Exercise requirements:
All records below are to be transcribed exactly, with every picture left out.

[Stored entries]
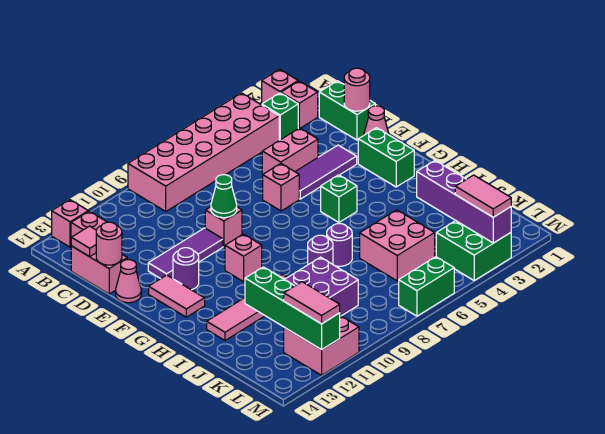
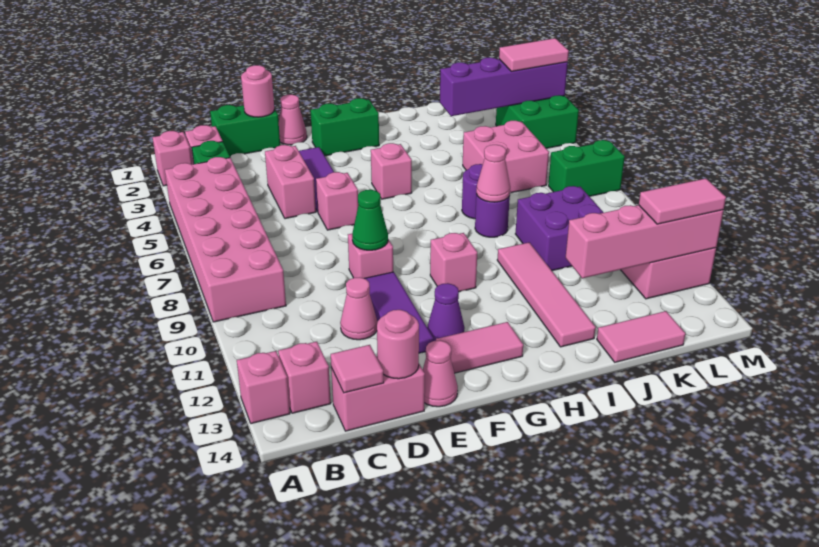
none -> pink cone D11 level 1
purple round brick F12 level 1 -> purple cone F12 level 1
green brick G5 level 1 -> pink brick G5 level 1
none -> pink cone I8 level 2
green brick J12:M12 level 2 -> pink brick J12:M12 level 2
none -> pink tile J14:K14 level 1
green brick M6:M7 level 1 -> green brick L7:M7 level 1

Solution to this exercise:
none -> pink cone D11 level 1
purple round brick F12 level 1 -> purple cone F12 level 1
green brick G5 level 1 -> pink brick G5 level 1
none -> pink cone I8 level 2
green brick J12:M12 level 2 -> pink brick J12:M12 level 2
none -> pink tile J14:K14 level 1
green brick M6:M7 level 1 -> green brick L7:M7 level 1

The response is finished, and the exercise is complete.